JOB -
Repeat the stretch of entries below from the line with "purple hourglass: none" through the line with "red pyramid: [212,305,299,378]". Include both ends and add nothing.

TASK INPUTS -

━━━━

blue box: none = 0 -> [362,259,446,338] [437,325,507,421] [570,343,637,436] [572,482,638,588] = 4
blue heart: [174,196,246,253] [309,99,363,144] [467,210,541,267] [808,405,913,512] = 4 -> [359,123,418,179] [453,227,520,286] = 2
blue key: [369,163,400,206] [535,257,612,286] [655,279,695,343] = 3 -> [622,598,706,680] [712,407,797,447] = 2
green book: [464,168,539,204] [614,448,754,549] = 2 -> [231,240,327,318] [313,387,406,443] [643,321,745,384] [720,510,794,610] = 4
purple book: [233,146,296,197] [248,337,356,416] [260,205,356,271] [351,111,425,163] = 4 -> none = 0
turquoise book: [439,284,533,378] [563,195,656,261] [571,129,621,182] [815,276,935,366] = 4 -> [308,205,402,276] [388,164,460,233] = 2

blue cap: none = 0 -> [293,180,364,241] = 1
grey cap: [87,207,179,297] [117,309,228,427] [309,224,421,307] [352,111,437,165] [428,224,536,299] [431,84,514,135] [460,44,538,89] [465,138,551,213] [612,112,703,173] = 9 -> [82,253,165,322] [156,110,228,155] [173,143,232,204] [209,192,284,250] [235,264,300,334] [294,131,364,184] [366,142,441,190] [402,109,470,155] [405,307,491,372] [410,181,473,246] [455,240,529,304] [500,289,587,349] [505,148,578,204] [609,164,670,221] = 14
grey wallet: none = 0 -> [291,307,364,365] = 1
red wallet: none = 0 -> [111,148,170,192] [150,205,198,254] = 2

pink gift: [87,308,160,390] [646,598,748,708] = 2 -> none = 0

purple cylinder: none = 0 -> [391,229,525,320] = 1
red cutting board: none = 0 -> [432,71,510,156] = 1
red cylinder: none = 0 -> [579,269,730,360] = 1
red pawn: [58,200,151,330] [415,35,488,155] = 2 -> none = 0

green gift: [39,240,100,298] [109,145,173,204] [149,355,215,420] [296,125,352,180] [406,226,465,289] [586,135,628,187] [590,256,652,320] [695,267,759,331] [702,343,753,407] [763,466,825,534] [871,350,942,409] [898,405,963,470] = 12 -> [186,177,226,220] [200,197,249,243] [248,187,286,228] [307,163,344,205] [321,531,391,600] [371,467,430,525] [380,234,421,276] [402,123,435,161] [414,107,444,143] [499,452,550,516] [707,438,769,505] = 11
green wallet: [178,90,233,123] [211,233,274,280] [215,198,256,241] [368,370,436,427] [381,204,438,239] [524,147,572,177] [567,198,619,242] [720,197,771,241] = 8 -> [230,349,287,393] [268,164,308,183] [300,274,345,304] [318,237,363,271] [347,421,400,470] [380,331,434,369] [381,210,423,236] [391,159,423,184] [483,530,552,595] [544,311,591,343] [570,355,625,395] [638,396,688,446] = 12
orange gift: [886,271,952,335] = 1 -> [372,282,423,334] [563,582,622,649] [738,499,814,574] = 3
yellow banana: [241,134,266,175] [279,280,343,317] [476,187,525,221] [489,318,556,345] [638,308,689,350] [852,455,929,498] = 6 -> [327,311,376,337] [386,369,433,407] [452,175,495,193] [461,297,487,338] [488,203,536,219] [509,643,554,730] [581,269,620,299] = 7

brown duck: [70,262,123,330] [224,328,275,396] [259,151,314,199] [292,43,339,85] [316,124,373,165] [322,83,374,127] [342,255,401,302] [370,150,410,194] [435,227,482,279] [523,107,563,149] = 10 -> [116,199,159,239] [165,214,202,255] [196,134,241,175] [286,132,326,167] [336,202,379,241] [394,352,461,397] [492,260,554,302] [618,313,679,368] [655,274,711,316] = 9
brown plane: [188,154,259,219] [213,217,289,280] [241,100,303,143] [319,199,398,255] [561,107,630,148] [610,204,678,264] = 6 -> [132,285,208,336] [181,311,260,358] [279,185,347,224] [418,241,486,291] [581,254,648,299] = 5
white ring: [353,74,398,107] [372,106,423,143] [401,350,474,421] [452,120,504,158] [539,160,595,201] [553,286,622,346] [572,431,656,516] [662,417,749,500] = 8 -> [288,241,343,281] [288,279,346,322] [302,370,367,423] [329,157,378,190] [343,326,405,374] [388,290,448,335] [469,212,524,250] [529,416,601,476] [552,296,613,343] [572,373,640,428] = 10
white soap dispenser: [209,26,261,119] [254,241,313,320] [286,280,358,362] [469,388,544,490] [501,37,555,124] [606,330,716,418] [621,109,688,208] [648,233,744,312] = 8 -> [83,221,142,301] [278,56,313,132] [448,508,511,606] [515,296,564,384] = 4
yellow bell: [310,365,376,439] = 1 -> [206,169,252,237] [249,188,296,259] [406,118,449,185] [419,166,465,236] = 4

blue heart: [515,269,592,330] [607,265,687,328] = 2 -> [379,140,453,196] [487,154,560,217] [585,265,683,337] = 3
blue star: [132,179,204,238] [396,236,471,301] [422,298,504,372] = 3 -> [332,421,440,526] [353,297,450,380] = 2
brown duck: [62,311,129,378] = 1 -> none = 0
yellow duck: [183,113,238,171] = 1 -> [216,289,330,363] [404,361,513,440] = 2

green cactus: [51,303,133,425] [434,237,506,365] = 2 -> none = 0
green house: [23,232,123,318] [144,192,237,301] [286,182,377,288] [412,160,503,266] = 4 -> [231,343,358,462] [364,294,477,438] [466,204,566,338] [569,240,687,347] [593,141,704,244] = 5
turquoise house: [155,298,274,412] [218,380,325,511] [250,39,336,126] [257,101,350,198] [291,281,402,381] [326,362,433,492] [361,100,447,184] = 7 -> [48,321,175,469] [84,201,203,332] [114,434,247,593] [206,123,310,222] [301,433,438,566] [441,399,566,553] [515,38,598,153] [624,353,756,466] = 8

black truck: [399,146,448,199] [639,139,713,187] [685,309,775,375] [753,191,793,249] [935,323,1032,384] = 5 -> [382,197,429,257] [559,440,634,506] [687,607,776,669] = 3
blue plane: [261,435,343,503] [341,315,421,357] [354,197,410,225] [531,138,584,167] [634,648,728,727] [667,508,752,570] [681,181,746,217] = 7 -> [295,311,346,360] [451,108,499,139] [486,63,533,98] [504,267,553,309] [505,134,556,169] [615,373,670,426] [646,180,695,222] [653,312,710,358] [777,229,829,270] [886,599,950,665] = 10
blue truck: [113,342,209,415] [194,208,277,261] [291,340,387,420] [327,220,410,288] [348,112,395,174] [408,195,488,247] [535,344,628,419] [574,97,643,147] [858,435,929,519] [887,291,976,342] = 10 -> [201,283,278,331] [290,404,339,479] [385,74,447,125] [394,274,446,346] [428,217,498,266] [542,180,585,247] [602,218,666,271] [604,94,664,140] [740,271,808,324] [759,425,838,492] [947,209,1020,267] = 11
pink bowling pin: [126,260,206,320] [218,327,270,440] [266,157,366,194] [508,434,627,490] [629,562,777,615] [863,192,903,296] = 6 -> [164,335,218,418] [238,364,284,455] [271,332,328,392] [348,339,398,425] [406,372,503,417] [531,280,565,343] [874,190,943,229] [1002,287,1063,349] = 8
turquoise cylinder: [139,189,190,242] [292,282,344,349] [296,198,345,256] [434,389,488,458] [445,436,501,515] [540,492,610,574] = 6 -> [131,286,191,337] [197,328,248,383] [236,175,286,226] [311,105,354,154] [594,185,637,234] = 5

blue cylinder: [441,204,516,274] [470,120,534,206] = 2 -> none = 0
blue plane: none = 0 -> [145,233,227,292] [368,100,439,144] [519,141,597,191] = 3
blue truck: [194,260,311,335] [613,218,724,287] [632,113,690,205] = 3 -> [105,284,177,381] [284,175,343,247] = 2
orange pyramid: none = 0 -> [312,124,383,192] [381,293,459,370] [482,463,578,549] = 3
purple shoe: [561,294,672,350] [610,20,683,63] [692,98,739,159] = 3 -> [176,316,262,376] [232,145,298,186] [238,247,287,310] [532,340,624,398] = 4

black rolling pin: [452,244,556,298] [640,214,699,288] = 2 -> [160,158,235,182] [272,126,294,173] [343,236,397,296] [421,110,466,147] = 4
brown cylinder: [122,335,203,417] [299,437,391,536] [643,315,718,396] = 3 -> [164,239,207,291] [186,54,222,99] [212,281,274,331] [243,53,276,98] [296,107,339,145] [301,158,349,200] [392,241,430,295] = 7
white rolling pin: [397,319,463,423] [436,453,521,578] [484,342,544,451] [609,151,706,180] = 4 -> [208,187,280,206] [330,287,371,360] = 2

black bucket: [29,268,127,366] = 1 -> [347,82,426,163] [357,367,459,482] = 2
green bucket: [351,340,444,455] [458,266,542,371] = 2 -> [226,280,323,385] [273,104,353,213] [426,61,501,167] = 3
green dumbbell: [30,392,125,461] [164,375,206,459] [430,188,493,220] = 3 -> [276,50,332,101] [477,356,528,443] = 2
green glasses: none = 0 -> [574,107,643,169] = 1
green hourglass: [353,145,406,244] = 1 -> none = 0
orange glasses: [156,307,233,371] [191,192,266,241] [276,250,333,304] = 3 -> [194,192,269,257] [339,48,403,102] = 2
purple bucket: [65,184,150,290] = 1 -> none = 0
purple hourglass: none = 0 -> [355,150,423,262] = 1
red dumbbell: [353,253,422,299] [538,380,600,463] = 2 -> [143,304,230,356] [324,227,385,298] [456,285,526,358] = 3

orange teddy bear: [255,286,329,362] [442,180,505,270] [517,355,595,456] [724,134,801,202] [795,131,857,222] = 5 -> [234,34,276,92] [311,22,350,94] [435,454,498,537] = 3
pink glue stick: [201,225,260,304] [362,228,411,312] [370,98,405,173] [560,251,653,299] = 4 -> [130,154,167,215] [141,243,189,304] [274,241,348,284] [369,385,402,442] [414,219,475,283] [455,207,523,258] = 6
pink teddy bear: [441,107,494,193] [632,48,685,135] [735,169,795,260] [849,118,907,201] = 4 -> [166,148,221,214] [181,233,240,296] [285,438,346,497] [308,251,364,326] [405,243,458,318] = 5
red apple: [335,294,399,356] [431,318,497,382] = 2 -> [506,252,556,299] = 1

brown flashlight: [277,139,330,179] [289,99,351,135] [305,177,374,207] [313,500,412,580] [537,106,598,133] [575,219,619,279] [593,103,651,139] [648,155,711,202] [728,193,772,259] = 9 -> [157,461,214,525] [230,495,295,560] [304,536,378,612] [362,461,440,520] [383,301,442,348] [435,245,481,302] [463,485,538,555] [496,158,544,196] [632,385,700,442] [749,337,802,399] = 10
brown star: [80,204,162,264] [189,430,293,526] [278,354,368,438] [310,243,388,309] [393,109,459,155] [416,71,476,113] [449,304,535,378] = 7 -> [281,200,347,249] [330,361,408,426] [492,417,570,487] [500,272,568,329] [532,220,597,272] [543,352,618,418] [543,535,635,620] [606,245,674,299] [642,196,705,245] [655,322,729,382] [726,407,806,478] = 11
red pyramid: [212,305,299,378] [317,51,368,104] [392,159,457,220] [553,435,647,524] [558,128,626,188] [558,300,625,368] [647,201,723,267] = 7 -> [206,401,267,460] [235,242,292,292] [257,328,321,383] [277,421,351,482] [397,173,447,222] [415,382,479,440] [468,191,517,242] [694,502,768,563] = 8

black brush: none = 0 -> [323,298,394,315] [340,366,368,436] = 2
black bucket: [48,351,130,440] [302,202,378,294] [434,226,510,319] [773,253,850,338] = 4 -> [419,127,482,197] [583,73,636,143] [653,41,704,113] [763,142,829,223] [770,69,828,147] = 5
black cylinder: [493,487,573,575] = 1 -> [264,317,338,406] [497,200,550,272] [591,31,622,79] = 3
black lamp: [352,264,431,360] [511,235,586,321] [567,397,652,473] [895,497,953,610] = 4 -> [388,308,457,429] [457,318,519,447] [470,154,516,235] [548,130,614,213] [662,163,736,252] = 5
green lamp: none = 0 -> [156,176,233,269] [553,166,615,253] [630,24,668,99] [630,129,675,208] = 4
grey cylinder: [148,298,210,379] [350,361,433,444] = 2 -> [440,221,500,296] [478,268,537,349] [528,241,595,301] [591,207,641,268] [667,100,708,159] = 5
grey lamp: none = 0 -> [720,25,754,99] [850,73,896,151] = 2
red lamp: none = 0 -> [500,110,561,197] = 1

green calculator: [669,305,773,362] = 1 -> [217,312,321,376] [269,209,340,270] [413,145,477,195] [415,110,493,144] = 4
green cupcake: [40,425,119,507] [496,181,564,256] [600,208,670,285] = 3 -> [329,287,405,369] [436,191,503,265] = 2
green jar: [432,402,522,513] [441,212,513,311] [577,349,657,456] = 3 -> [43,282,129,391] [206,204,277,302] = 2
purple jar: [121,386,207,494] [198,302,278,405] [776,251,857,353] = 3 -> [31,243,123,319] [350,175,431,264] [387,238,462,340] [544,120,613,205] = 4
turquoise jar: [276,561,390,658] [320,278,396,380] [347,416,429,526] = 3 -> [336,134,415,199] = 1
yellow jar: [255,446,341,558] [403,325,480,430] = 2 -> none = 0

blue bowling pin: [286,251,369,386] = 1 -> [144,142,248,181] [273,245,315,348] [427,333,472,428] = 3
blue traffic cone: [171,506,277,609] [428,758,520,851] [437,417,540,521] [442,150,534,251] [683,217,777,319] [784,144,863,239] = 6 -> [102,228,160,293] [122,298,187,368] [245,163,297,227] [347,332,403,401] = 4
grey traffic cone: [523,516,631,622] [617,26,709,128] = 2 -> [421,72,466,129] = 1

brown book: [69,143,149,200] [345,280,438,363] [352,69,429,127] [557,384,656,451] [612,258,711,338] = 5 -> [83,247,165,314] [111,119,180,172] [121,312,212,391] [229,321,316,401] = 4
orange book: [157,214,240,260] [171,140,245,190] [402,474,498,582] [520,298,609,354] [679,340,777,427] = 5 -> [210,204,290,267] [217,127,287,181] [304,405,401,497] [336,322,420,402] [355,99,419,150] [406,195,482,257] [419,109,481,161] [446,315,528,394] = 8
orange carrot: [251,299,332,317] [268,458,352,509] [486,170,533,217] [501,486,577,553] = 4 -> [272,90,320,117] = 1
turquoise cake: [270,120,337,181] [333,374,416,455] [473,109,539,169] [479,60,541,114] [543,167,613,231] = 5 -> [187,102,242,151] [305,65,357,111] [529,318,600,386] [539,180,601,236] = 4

━━━━

OUTPUT BELOW -
purple hourglass: none = 0 -> [355,150,423,262] = 1
red dumbbell: [353,253,422,299] [538,380,600,463] = 2 -> [143,304,230,356] [324,227,385,298] [456,285,526,358] = 3

orange teddy bear: [255,286,329,362] [442,180,505,270] [517,355,595,456] [724,134,801,202] [795,131,857,222] = 5 -> [234,34,276,92] [311,22,350,94] [435,454,498,537] = 3
pink glue stick: [201,225,260,304] [362,228,411,312] [370,98,405,173] [560,251,653,299] = 4 -> [130,154,167,215] [141,243,189,304] [274,241,348,284] [369,385,402,442] [414,219,475,283] [455,207,523,258] = 6
pink teddy bear: [441,107,494,193] [632,48,685,135] [735,169,795,260] [849,118,907,201] = 4 -> [166,148,221,214] [181,233,240,296] [285,438,346,497] [308,251,364,326] [405,243,458,318] = 5
red apple: [335,294,399,356] [431,318,497,382] = 2 -> [506,252,556,299] = 1

brown flashlight: [277,139,330,179] [289,99,351,135] [305,177,374,207] [313,500,412,580] [537,106,598,133] [575,219,619,279] [593,103,651,139] [648,155,711,202] [728,193,772,259] = 9 -> [157,461,214,525] [230,495,295,560] [304,536,378,612] [362,461,440,520] [383,301,442,348] [435,245,481,302] [463,485,538,555] [496,158,544,196] [632,385,700,442] [749,337,802,399] = 10
brown star: [80,204,162,264] [189,430,293,526] [278,354,368,438] [310,243,388,309] [393,109,459,155] [416,71,476,113] [449,304,535,378] = 7 -> [281,200,347,249] [330,361,408,426] [492,417,570,487] [500,272,568,329] [532,220,597,272] [543,352,618,418] [543,535,635,620] [606,245,674,299] [642,196,705,245] [655,322,729,382] [726,407,806,478] = 11
red pyramid: [212,305,299,378] [317,51,368,104] [392,159,457,220] [553,435,647,524] [558,128,626,188] [558,300,625,368] [647,201,723,267] = 7 -> [206,401,267,460] [235,242,292,292] [257,328,321,383] [277,421,351,482] [397,173,447,222] [415,382,479,440] [468,191,517,242] [694,502,768,563] = 8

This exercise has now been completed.